PROMPT:
One figure is the expected answer: how many lines in the listing contain "HALL".

SUPPLIED MATERIAL:
━━━━━━━━━━
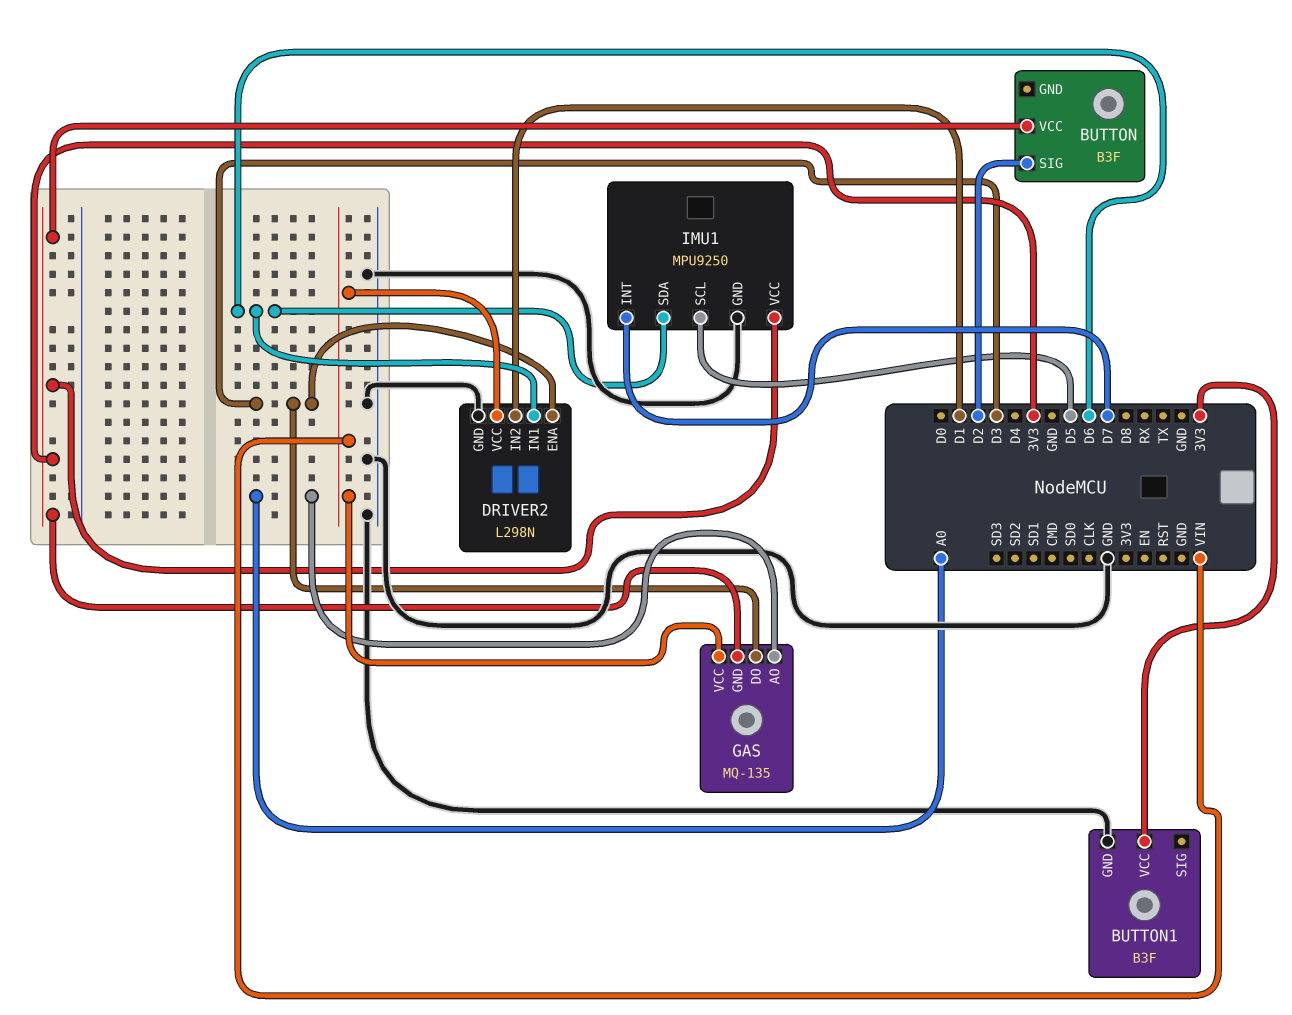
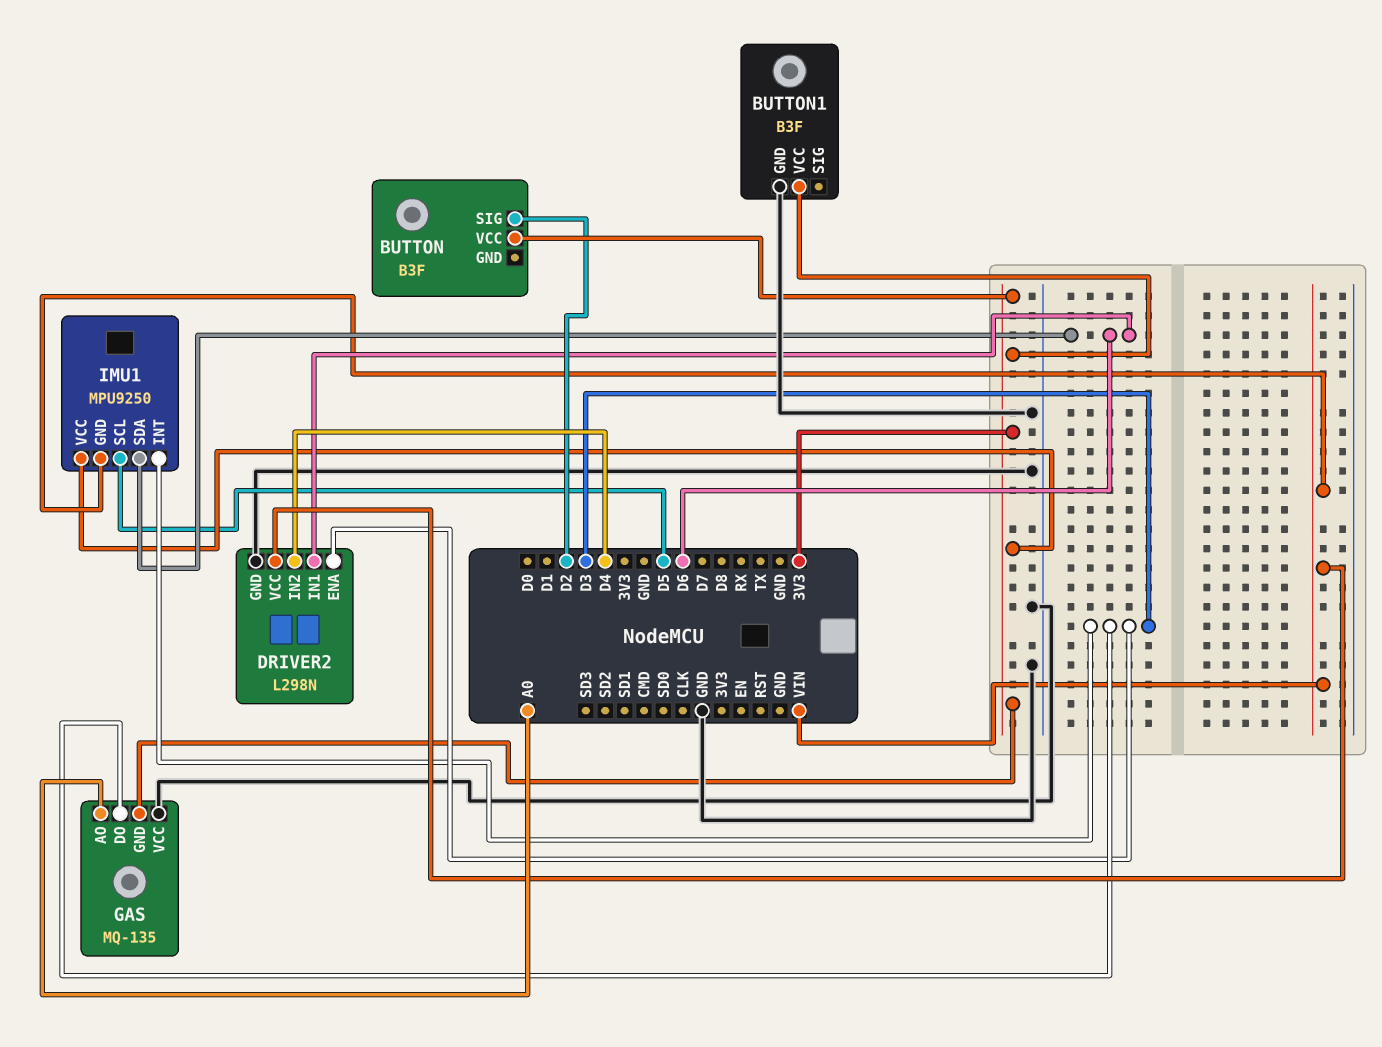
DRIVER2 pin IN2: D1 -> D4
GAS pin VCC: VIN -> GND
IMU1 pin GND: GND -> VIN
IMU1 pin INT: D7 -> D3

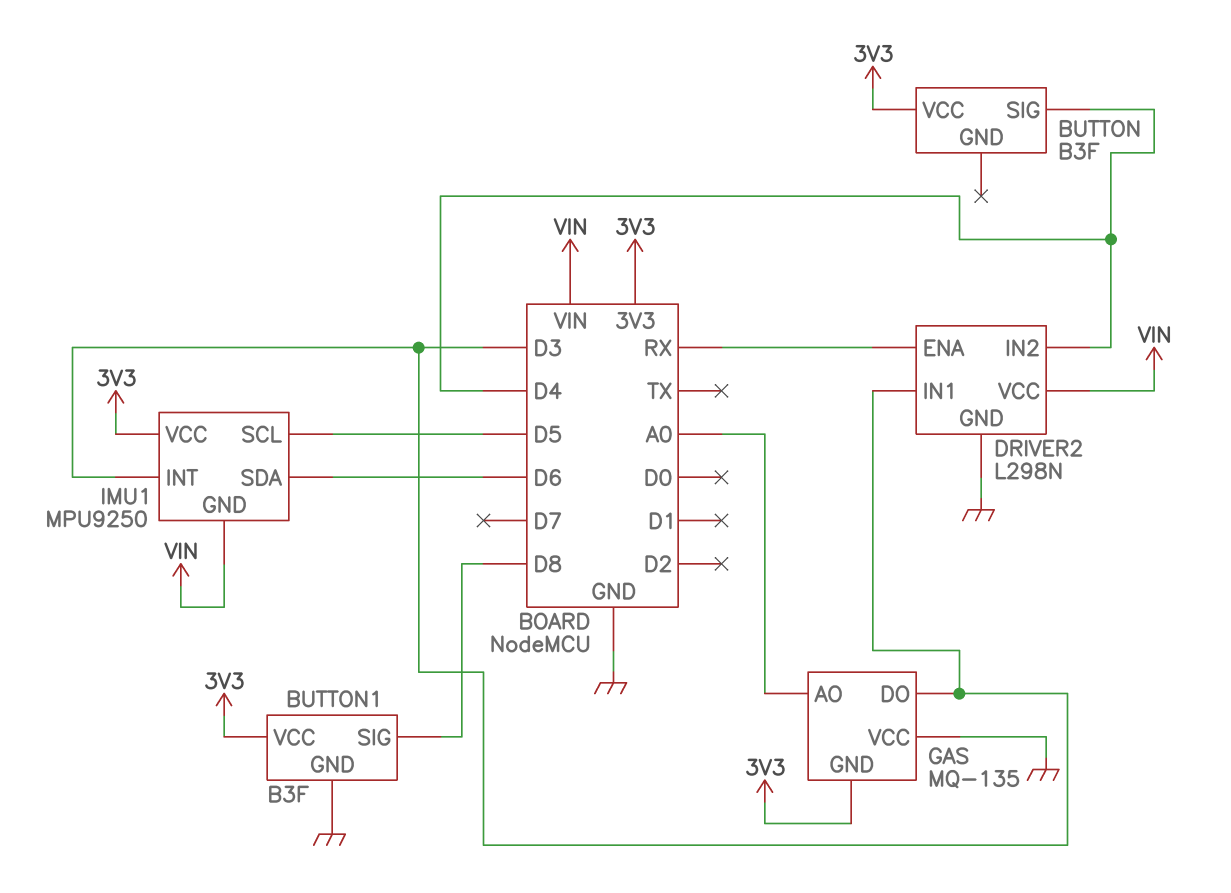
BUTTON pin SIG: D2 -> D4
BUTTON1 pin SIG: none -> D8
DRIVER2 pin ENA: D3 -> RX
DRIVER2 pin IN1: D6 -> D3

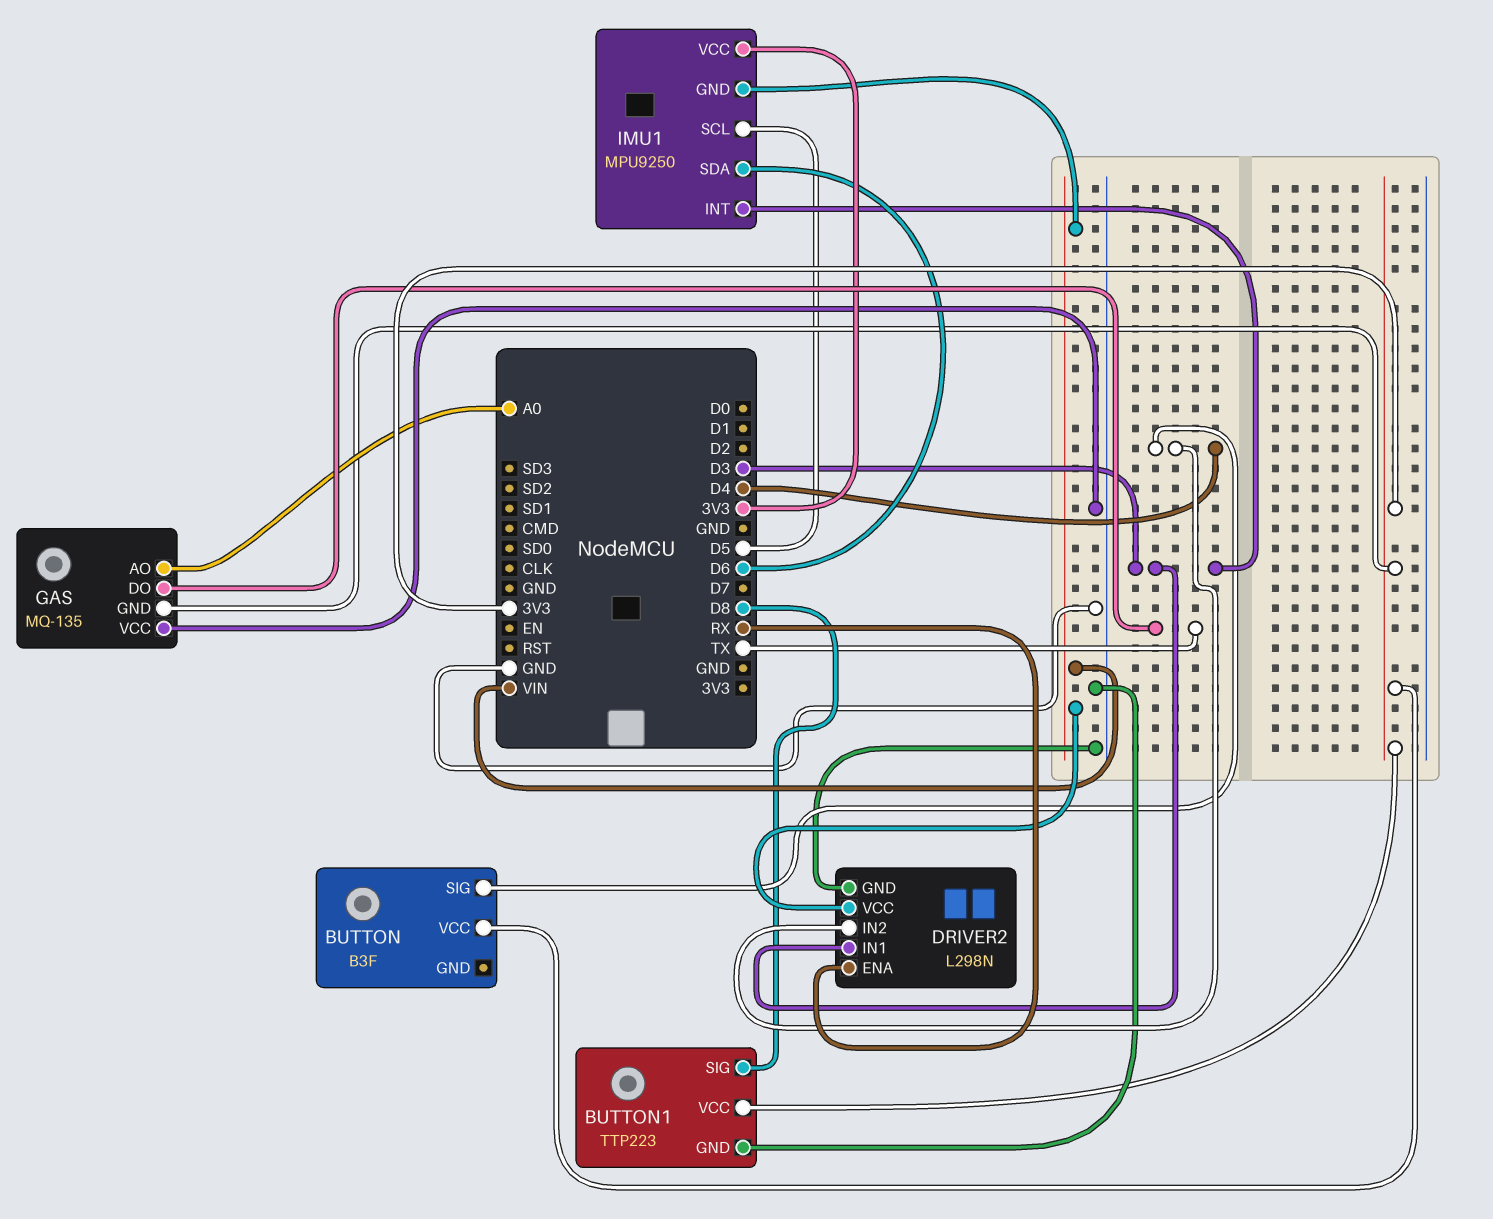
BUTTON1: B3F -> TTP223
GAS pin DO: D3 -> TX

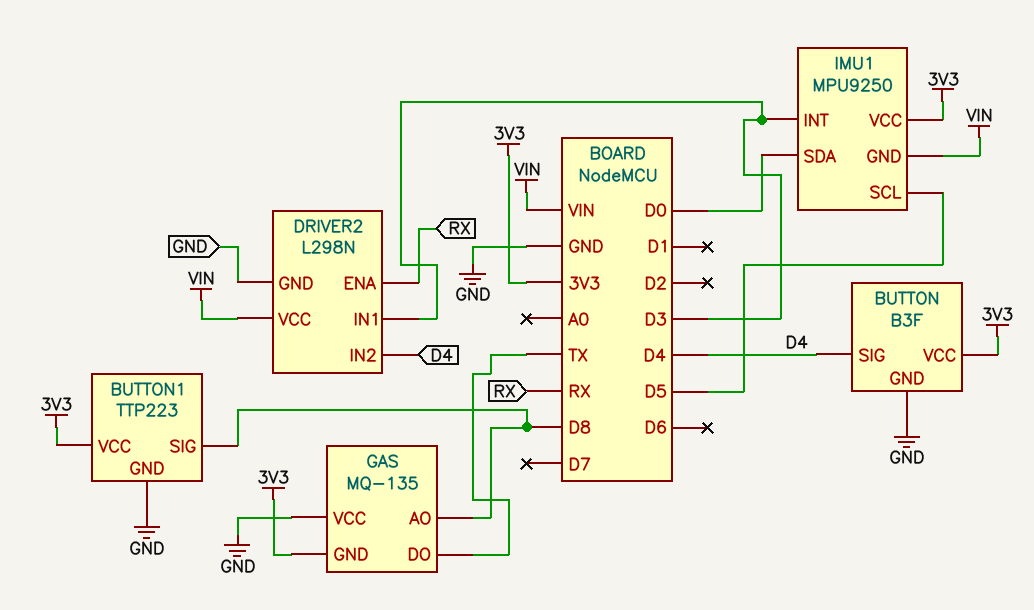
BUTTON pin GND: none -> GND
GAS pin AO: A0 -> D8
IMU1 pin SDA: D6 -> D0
━━━━━━━━━━
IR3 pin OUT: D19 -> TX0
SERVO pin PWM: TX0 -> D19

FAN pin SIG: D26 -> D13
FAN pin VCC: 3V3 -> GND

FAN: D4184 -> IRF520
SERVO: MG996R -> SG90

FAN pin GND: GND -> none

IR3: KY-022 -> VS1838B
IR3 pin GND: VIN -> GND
━━━━━━━━━━
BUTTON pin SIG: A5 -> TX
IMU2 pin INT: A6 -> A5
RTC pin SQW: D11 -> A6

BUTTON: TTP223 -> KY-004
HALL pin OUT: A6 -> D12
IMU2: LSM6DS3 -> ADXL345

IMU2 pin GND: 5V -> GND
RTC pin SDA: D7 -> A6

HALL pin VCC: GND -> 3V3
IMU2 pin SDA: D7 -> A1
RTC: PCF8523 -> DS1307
━━━━━━━━━━
WRITTEN RESPONSE:
2